:: EXCERPTED RECORDS ::
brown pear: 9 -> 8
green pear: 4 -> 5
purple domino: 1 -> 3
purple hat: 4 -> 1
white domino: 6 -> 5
:::
PROBLEM STATEMENT:
Please copy exactly, and only, the lines running from the one containing "green pear: 4 -> 5" through the end of the listing.

TASK RESPONSE:
green pear: 4 -> 5
purple domino: 1 -> 3
purple hat: 4 -> 1
white domino: 6 -> 5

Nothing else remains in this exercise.